***** Exercise inputs *****

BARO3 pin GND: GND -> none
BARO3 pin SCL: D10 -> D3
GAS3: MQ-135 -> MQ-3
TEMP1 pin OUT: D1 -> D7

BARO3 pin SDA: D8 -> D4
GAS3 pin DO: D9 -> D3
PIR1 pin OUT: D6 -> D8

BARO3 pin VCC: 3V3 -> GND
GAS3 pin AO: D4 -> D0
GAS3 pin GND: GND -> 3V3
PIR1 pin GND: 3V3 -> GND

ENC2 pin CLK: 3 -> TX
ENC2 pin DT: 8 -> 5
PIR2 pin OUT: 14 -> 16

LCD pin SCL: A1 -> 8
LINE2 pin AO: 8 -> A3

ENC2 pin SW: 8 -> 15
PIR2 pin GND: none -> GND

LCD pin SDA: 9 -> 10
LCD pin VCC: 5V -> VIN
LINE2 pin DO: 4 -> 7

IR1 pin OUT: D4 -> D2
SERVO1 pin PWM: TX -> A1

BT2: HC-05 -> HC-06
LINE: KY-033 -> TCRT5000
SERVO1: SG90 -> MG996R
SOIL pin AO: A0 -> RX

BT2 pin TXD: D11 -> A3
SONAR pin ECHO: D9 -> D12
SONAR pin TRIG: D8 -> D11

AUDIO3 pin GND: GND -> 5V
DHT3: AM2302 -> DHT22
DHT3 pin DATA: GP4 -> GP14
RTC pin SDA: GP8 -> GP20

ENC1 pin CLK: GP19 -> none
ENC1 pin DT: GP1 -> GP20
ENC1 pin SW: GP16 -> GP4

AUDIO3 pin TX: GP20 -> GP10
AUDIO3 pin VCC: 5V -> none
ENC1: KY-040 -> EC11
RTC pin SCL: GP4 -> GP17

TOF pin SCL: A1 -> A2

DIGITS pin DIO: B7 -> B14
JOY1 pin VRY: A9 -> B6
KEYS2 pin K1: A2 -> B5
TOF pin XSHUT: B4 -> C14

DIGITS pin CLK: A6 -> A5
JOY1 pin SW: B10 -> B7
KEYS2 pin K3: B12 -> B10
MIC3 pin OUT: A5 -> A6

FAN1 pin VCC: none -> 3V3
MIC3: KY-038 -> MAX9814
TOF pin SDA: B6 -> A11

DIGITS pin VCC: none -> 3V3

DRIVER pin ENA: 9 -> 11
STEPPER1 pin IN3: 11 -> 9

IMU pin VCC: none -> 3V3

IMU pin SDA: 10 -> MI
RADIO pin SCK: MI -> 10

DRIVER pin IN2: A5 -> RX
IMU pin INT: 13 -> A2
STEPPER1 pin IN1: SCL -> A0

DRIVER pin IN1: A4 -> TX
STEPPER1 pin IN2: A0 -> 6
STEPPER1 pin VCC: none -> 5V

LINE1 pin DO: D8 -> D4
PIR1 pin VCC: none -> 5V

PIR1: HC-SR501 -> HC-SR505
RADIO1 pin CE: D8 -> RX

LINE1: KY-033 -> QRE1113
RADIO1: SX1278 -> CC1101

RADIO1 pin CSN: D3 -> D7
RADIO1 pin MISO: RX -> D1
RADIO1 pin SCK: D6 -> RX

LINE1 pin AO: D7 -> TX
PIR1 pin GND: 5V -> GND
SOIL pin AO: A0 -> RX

*****

* _Exercise_
Scan the records for the string "DRIVER". Copy each line in which it appears.

* _Task answer_
DRIVER pin ENA: 9 -> 11
DRIVER pin IN2: A5 -> RX
DRIVER pin IN1: A4 -> TX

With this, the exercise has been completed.